### Task instructions:
Reproduce word for word the lines beginning with the one containing "Incorrect, dark brown" and ending with the one containing "Is dark brown", including both.

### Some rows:

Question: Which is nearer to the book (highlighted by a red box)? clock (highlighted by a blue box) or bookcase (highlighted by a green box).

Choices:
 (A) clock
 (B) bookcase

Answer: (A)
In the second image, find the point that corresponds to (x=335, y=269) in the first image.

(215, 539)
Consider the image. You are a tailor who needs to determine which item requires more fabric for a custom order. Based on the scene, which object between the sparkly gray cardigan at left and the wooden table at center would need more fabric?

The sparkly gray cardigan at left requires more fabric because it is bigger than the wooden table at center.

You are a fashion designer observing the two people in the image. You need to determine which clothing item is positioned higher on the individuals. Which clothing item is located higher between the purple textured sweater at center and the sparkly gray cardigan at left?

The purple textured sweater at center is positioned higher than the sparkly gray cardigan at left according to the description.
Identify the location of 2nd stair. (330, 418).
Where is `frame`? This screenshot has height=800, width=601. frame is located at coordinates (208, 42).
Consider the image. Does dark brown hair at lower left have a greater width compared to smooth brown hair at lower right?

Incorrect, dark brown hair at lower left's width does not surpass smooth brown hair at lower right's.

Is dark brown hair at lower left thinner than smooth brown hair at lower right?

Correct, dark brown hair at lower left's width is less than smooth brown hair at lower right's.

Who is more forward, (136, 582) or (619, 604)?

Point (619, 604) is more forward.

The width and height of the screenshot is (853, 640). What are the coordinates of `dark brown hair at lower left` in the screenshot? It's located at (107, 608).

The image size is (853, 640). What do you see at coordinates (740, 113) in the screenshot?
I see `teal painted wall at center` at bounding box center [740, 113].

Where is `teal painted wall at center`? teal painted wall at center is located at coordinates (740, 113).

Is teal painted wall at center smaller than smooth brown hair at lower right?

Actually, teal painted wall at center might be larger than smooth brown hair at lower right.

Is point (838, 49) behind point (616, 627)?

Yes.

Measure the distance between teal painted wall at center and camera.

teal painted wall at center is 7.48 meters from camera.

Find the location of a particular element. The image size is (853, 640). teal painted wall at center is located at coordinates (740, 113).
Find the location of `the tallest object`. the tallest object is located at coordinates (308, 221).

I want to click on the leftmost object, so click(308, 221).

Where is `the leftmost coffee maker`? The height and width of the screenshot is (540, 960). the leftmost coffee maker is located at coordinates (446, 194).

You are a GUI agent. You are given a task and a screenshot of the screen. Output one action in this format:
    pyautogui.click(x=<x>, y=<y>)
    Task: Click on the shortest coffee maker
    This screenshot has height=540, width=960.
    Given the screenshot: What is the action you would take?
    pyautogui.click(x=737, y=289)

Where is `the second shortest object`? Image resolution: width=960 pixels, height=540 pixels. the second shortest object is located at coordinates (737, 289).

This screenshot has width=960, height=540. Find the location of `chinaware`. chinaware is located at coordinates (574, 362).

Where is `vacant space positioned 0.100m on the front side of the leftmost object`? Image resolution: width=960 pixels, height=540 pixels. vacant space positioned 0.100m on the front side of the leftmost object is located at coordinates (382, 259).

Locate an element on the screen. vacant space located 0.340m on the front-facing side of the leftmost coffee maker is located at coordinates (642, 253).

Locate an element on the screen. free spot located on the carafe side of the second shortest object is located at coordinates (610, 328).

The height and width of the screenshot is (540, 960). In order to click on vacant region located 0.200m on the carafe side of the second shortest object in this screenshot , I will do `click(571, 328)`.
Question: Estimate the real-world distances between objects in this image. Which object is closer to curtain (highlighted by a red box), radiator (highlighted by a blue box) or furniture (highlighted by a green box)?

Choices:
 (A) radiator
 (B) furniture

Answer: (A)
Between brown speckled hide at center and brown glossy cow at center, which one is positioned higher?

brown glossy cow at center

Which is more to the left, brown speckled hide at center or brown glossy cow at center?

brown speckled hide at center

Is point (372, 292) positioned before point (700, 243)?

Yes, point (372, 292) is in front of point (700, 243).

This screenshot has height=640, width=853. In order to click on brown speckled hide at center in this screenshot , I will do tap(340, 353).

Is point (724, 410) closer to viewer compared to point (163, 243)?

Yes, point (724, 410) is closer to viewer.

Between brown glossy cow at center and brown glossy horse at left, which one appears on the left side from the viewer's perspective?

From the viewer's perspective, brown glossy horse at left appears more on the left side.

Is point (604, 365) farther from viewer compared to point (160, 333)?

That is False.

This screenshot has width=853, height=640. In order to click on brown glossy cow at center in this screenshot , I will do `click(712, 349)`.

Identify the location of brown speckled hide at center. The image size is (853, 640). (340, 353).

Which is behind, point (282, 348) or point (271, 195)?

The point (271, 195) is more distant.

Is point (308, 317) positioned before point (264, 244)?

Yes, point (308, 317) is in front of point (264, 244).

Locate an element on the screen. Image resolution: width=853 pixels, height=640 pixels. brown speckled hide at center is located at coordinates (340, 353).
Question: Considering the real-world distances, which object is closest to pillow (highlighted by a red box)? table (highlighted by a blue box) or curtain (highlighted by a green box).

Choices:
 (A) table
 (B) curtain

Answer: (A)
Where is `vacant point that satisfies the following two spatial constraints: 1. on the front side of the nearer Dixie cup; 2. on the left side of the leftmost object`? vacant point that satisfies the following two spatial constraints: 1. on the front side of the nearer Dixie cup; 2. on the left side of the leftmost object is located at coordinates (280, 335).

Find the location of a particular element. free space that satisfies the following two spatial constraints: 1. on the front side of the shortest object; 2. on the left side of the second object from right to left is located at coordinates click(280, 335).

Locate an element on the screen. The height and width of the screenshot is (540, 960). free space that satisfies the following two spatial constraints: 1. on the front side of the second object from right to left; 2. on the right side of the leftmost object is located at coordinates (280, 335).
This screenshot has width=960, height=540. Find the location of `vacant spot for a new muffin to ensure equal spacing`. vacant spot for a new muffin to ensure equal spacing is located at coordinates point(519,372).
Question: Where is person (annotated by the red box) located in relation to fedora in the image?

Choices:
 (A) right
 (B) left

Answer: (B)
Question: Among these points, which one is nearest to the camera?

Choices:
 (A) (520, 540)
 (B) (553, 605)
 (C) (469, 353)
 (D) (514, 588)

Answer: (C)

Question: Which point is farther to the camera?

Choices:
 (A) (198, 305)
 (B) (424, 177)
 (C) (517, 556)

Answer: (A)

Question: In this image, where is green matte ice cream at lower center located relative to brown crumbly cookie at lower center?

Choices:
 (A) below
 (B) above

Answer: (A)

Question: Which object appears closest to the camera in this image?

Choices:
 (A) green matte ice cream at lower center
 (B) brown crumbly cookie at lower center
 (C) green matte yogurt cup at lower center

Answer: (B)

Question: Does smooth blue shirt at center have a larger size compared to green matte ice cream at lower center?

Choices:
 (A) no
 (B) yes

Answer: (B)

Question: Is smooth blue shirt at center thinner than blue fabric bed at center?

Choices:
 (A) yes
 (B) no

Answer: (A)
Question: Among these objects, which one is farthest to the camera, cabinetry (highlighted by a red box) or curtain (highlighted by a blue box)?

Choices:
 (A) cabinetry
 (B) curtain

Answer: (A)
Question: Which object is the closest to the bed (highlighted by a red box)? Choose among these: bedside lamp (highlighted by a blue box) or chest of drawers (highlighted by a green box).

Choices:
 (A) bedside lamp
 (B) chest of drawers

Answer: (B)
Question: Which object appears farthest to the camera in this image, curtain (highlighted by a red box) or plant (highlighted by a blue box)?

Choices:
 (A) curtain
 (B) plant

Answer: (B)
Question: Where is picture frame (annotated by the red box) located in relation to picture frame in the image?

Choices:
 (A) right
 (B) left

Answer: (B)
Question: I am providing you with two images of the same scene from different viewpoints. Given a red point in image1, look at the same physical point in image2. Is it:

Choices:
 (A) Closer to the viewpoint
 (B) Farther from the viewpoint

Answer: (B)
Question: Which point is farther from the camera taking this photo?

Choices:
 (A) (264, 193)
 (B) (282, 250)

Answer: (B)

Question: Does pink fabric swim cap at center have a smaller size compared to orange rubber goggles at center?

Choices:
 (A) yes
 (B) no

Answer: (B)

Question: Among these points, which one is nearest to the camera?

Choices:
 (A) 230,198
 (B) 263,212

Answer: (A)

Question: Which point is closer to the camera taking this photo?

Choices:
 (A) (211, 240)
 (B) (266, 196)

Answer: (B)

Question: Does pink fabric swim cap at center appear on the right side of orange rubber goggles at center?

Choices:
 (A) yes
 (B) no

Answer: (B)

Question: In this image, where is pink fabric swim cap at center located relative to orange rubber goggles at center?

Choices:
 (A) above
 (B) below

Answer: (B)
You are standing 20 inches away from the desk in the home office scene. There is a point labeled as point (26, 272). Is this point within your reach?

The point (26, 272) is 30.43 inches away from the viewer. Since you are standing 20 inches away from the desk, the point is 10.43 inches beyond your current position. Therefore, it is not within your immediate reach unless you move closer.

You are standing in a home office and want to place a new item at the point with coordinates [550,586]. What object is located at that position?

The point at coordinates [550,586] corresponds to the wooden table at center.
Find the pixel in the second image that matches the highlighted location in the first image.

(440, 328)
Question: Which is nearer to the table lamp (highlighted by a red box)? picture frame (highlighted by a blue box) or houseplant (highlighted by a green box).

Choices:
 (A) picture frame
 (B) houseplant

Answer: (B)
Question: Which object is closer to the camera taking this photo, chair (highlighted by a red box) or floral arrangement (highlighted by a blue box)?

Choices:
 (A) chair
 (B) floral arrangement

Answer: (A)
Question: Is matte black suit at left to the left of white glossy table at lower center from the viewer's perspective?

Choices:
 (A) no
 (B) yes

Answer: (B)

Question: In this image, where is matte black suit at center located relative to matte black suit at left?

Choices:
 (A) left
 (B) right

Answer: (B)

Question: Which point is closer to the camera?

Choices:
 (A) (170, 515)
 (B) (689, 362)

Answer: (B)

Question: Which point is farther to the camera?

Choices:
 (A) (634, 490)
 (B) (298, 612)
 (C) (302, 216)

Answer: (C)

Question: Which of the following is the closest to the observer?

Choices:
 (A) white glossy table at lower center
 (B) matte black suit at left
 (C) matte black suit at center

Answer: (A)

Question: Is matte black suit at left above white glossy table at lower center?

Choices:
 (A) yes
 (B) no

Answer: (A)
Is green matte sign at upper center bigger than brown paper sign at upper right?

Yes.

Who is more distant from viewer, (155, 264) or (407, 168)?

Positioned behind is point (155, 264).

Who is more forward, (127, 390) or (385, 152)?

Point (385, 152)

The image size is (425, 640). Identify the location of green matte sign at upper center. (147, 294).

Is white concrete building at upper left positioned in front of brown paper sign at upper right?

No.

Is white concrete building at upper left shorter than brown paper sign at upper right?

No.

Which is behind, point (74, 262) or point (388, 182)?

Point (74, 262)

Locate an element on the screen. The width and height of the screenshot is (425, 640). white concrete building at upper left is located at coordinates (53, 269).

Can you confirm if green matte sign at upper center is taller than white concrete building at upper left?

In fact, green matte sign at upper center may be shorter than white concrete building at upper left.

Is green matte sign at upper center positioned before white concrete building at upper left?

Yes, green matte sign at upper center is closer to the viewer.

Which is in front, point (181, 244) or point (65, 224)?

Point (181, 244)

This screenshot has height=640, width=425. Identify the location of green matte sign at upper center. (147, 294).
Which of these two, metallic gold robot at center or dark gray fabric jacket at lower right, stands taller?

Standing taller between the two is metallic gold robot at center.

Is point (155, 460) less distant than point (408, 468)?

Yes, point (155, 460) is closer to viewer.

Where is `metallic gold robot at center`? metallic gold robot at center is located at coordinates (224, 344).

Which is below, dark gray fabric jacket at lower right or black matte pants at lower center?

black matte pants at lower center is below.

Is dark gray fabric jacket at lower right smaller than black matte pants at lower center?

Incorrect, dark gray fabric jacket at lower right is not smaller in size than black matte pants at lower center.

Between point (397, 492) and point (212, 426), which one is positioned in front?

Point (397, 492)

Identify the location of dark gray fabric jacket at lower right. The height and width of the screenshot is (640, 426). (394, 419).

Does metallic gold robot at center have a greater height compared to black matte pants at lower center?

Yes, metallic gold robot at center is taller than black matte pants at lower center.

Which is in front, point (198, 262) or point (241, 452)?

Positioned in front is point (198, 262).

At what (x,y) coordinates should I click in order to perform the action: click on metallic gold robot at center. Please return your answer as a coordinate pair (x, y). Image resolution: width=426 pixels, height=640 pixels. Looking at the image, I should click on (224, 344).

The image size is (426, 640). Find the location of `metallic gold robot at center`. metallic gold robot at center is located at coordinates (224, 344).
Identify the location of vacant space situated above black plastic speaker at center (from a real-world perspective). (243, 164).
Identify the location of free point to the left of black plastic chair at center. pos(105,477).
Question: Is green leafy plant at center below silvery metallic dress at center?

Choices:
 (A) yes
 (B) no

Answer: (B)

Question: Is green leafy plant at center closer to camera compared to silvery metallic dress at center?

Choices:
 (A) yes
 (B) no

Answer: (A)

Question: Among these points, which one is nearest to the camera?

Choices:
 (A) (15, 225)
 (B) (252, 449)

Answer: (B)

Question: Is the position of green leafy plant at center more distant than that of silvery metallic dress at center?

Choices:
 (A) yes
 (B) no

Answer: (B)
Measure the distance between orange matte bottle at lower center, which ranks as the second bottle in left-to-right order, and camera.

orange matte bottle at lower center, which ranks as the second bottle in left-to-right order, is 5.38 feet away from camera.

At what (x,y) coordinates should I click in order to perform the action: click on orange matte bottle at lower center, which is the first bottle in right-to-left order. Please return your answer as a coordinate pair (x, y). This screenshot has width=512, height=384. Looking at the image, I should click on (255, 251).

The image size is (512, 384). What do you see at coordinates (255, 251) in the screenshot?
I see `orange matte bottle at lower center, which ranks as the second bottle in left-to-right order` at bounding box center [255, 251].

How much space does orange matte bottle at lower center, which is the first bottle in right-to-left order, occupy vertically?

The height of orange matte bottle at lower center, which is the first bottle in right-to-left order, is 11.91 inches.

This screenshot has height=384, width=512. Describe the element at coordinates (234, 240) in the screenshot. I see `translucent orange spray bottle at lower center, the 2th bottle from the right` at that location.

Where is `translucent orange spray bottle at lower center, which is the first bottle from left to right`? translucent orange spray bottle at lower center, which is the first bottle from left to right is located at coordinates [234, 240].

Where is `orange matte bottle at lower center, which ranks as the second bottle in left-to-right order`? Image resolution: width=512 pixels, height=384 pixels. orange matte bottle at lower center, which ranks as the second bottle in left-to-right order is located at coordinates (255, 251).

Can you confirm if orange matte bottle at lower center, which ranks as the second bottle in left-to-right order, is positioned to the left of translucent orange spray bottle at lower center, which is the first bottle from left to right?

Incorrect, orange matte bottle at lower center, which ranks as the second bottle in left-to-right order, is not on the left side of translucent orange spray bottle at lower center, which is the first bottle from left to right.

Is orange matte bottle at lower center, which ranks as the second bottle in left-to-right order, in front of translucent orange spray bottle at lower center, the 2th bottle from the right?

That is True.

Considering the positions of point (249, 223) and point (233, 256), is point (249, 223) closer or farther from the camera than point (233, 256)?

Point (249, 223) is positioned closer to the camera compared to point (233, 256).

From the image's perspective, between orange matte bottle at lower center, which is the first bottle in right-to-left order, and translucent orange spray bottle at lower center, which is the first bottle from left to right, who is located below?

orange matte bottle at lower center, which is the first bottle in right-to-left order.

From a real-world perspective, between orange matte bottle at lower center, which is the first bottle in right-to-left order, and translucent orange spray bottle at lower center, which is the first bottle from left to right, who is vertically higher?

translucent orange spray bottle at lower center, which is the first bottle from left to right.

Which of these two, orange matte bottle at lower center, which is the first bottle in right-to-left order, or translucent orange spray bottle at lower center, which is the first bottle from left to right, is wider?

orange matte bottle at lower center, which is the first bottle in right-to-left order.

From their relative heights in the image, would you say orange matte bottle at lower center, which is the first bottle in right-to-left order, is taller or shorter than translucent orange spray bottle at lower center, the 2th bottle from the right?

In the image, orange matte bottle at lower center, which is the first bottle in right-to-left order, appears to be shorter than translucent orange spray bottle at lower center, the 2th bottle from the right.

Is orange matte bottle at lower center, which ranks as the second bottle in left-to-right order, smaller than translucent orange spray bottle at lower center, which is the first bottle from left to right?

### Expected answer:
Incorrect, dark brown hair at lower left's width does not surpass smooth brown hair at lower right's.

Is dark brown hair at lower left thinner than smooth brown hair at lower right?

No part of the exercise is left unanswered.